YOUR ASSIGNMENT » Pictures do not belong in the copy; quote every entry below exactly.

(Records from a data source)
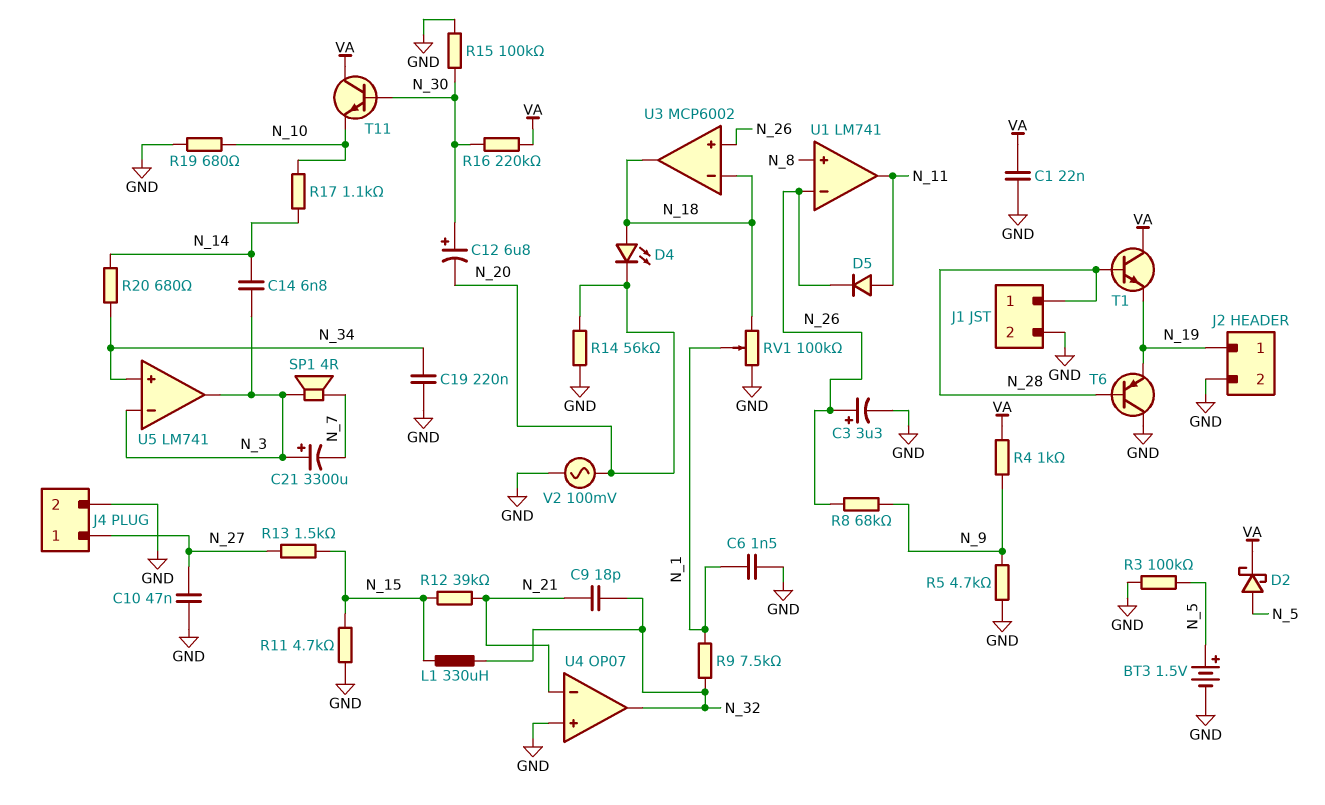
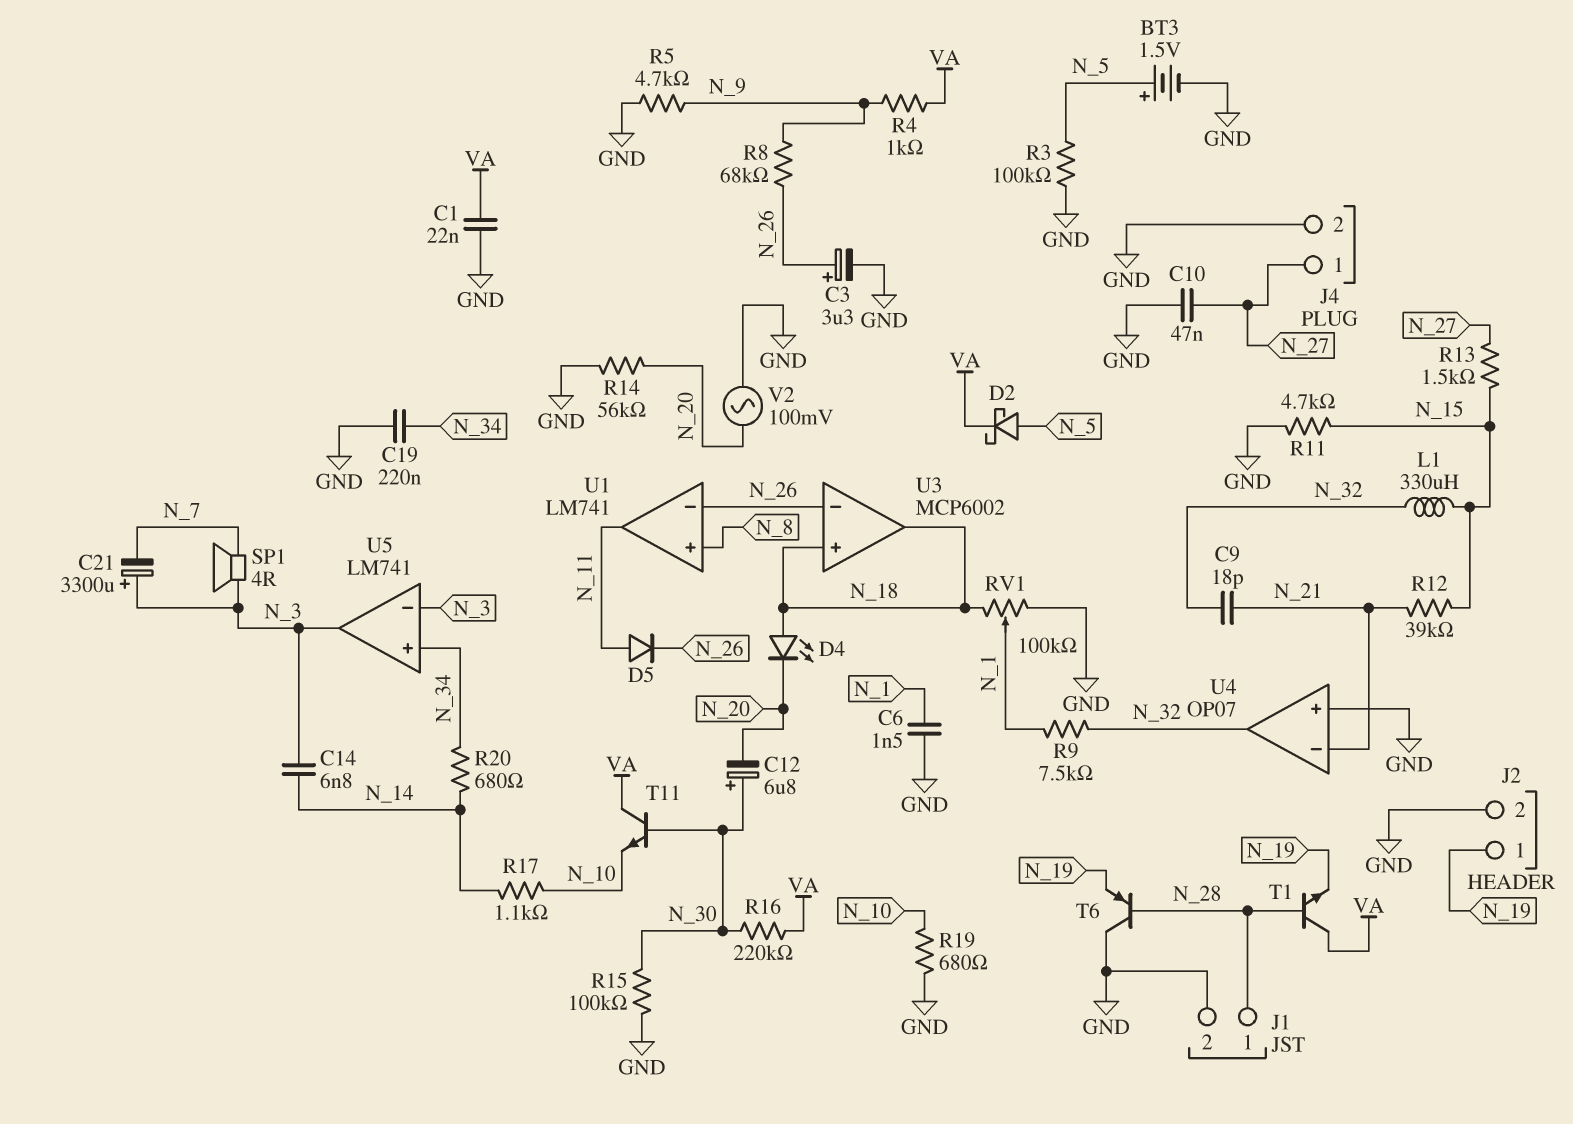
U3 pin in+: N_26 -> N_18
U3 pin in-: N_18 -> N_26

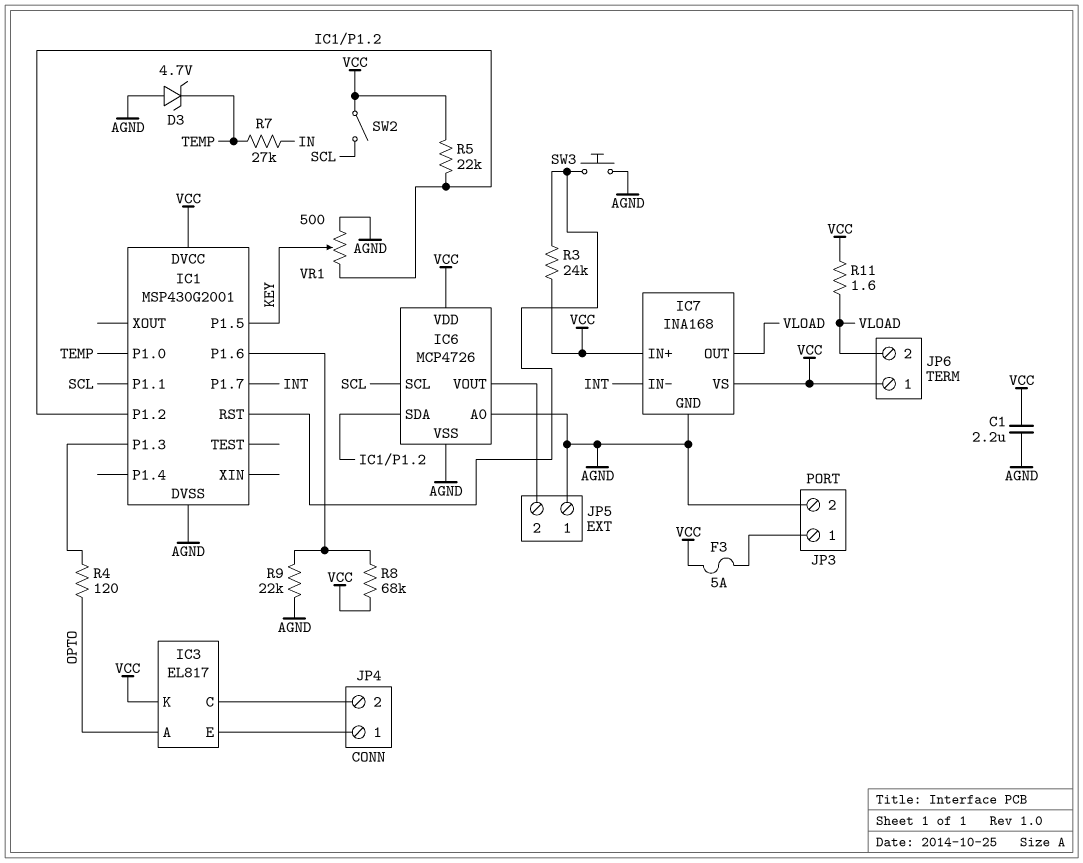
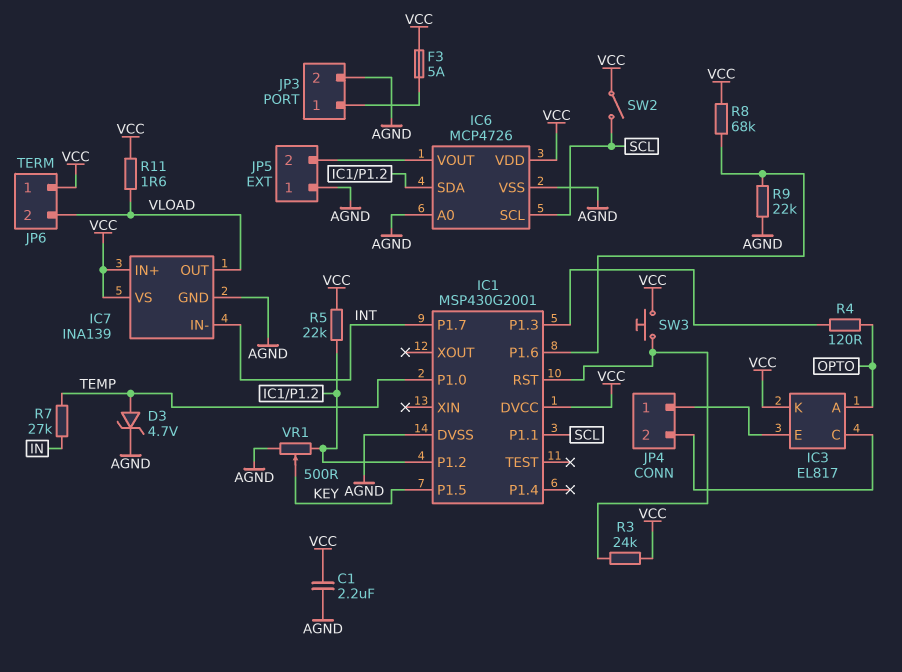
D3: zener 4.7V (A AGND, K TEMP) -> zener 4.7V (A TEMP, K AGND)
IC7: INA168 -> INA139
SW3: button (AGND, IC1/RST) -> button (IC1/RST, VCC)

SOLUTION TO THIS PROBLEM »
U3 pin in+: N_26 -> N_18
U3 pin in-: N_18 -> N_26

D3: zener 4.7V (A AGND, K TEMP) -> zener 4.7V (A TEMP, K AGND)
IC7: INA168 -> INA139
SW3: button (AGND, IC1/RST) -> button (IC1/RST, VCC)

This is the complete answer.